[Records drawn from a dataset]
★ ★ ★

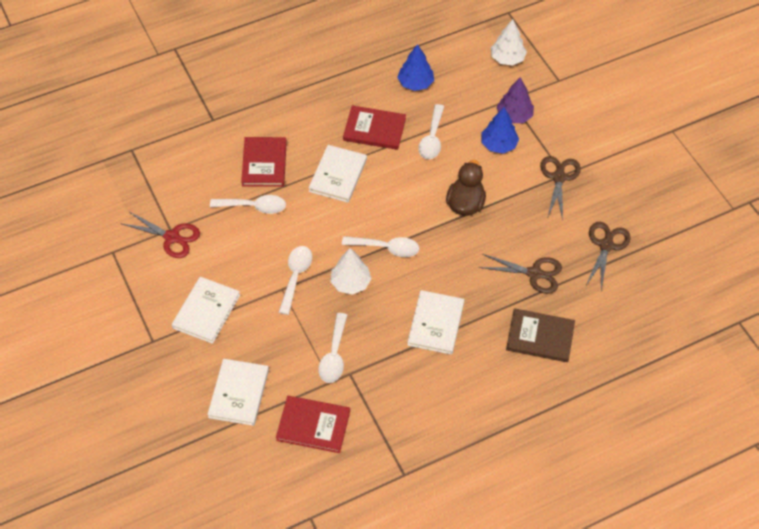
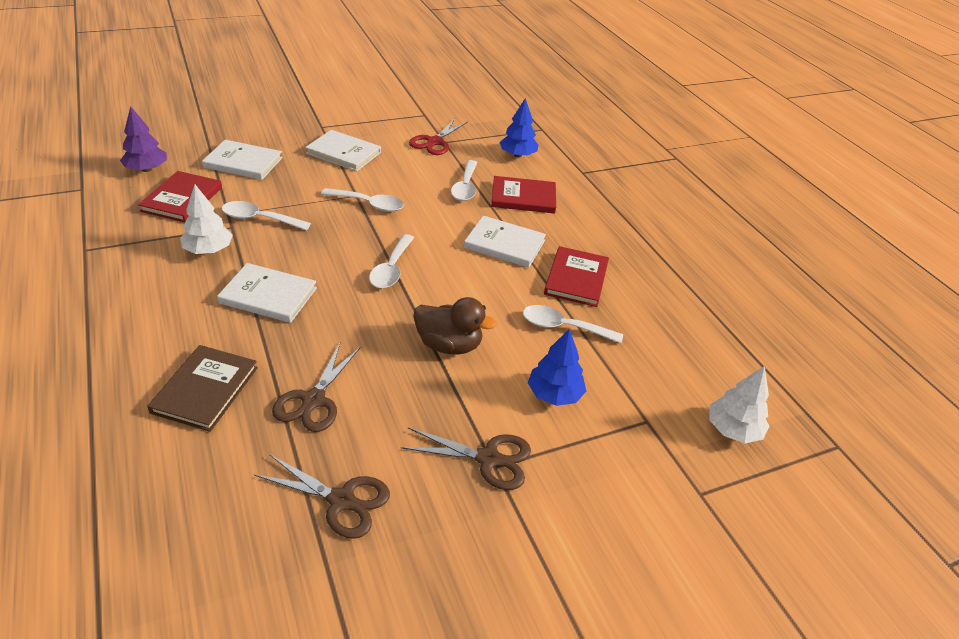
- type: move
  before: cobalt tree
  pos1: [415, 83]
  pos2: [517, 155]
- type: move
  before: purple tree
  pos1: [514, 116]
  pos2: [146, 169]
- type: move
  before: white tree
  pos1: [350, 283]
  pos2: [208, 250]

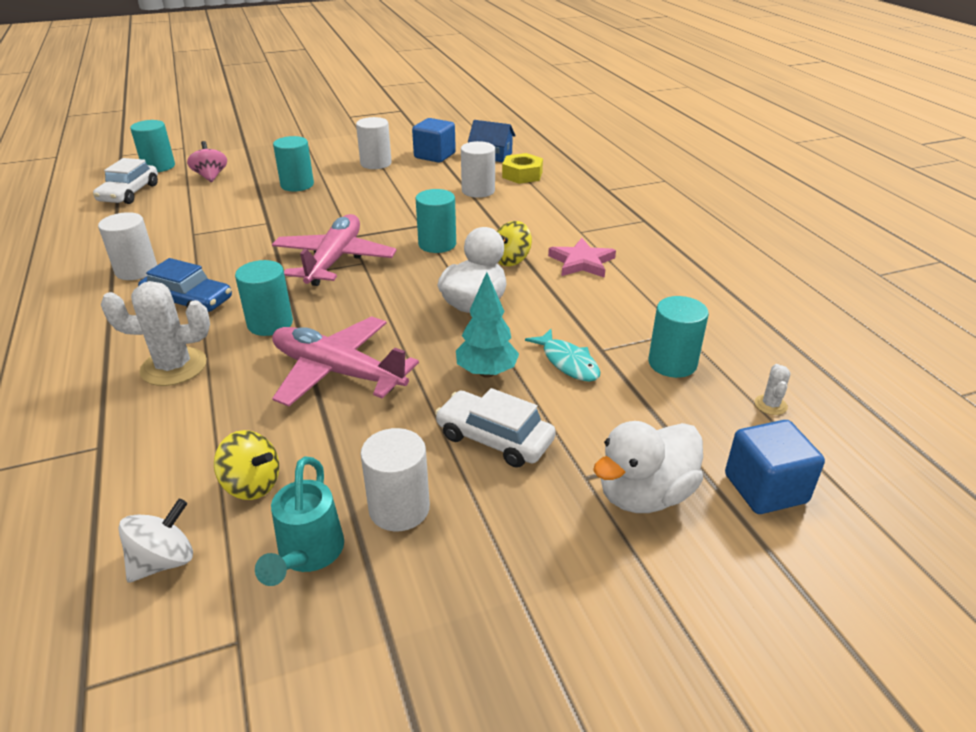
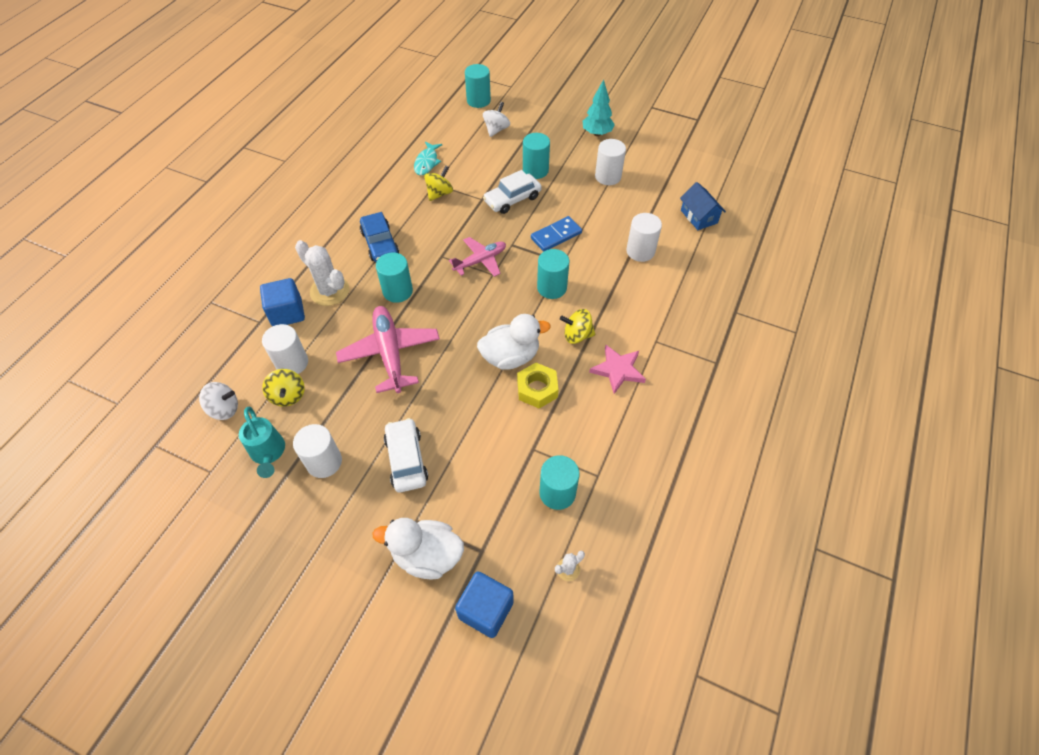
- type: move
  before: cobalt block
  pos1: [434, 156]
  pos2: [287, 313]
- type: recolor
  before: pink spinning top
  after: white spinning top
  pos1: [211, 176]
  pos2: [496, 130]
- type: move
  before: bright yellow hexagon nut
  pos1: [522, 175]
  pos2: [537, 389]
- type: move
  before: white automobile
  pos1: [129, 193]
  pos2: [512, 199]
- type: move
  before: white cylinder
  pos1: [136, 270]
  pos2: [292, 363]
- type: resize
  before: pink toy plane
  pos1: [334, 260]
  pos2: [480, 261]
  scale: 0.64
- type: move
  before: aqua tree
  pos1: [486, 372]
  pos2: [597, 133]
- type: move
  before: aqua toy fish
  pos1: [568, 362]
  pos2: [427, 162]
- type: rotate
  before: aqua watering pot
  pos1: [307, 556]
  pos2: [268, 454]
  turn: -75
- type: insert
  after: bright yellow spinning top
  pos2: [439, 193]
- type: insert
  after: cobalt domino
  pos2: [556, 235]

★ ★ ★

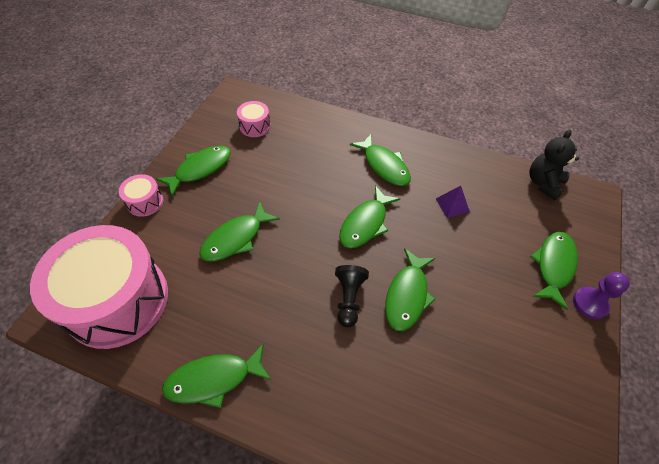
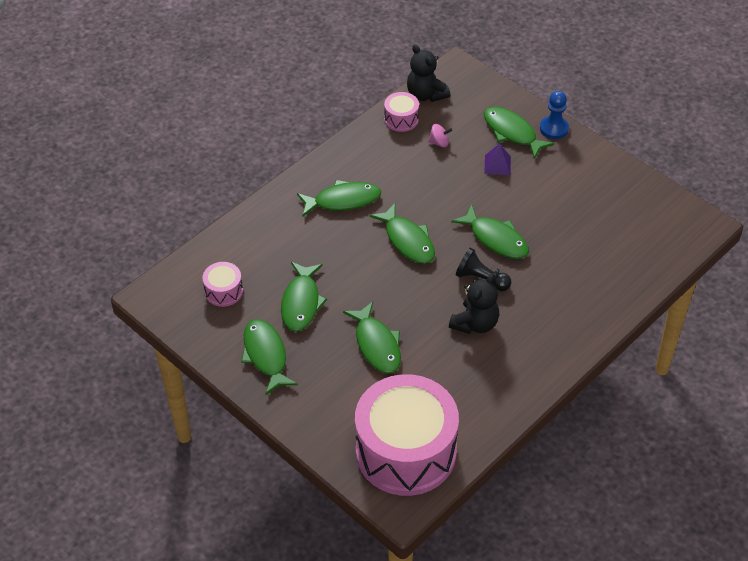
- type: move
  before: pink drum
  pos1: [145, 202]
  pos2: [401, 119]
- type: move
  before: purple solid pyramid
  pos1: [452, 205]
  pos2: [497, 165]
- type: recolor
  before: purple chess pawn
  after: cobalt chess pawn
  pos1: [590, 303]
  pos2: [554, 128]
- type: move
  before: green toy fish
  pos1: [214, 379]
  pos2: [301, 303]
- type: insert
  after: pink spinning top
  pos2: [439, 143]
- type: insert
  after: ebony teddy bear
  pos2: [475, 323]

★ ★ ★

Exercise objective - Of all the entries above, output exactly the lines between the one holding "before: cobalt tree" and the one holding "pos1: [350, 283]", inclusive.

Result -
  before: cobalt tree
  pos1: [415, 83]
  pos2: [517, 155]
- type: move
  before: purple tree
  pos1: [514, 116]
  pos2: [146, 169]
- type: move
  before: white tree
  pos1: [350, 283]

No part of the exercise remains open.